What needs to be done ::
Starting with the line that has "(464, 155) = (376, 461): green" in the records below and stopping after the line that has "camera: 170 degrees right, 5 degrees up", output every line exactly and nothing else; skip pictures.

Information given ::
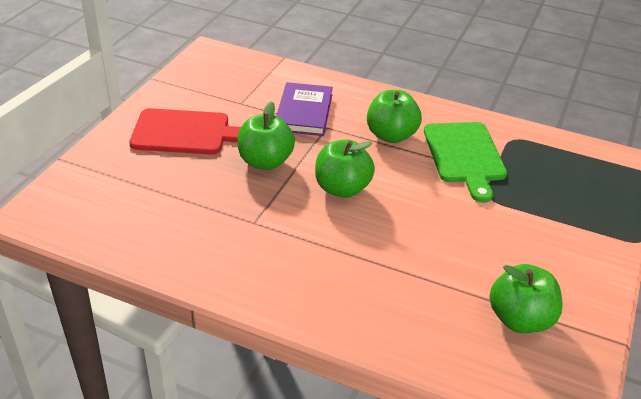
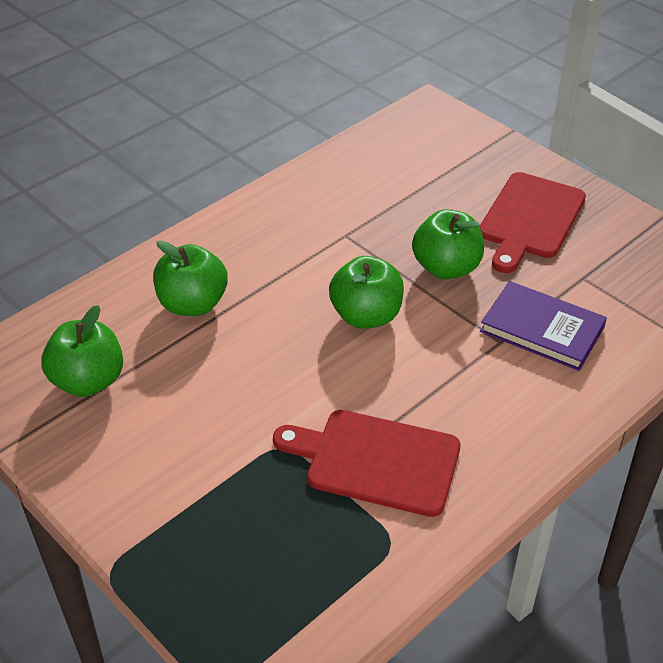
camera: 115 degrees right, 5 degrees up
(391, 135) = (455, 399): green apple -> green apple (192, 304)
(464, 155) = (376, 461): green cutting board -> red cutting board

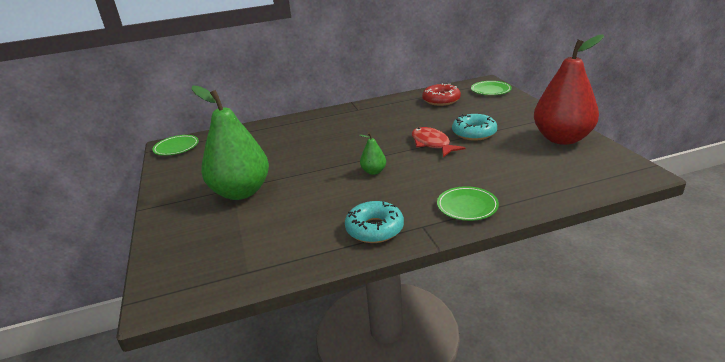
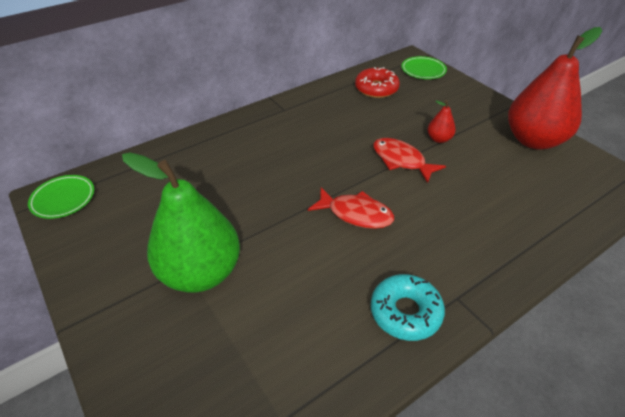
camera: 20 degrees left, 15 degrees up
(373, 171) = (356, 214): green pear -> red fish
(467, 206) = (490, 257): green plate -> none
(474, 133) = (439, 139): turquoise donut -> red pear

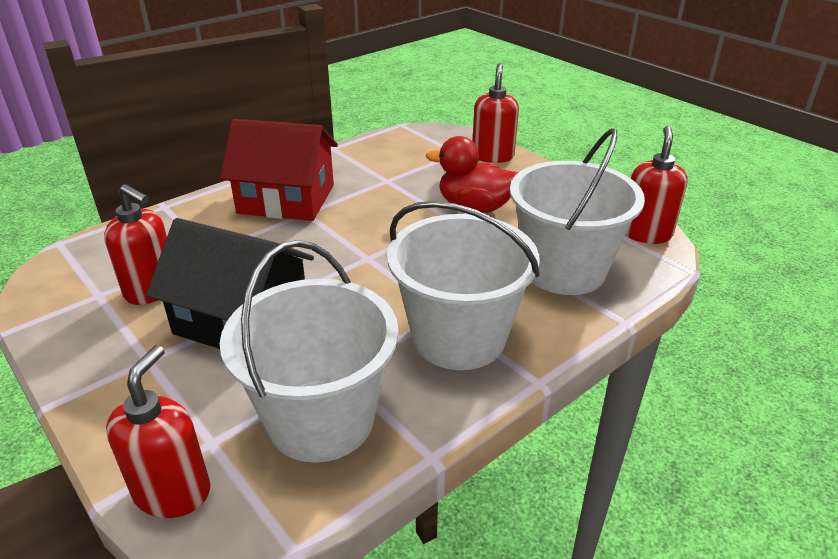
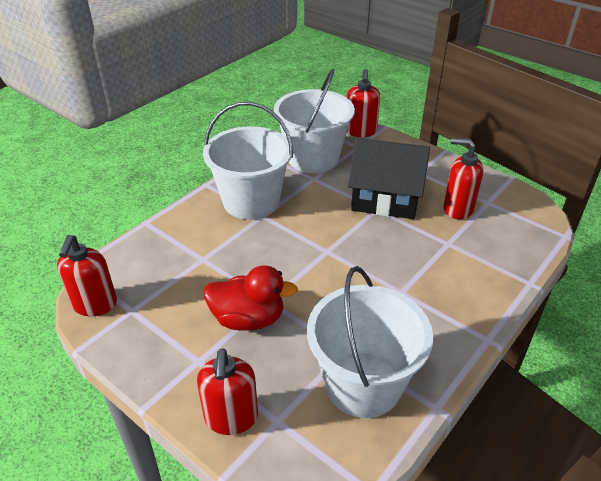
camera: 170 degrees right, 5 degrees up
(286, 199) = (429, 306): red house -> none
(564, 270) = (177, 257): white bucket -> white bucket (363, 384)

Response area ::
(464, 155) = (376, 461): green cutting board -> red cutting board

camera: 20 degrees left, 15 degrees up
(373, 171) = (356, 214): green pear -> red fish
(467, 206) = (490, 257): green plate -> none
(474, 133) = (439, 139): turquoise donut -> red pear

camera: 170 degrees right, 5 degrees up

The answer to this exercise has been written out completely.